PROBLEM TO WORK ON: Exactly as they appear below, repeat the lines from the one with "pink marker: 8 -> 5" through the one with "yellow shoe: 8 -> 7", and no others.

TASK MATERIAL:

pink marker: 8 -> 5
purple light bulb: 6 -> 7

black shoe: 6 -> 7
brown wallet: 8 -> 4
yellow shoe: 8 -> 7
...
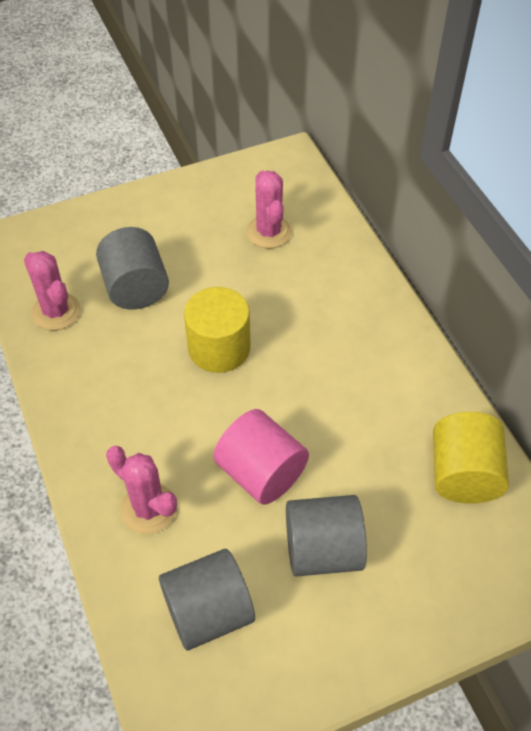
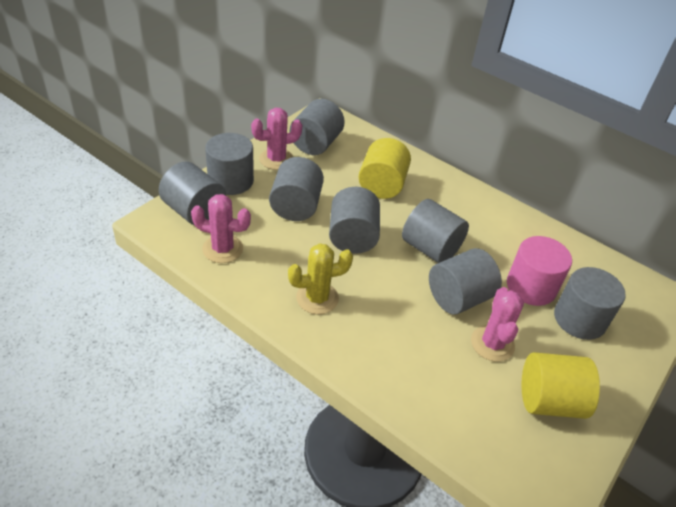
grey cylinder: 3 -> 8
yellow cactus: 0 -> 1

ANSWER BOX:
pink marker: 8 -> 5
purple light bulb: 6 -> 7

black shoe: 6 -> 7
brown wallet: 8 -> 4
yellow shoe: 8 -> 7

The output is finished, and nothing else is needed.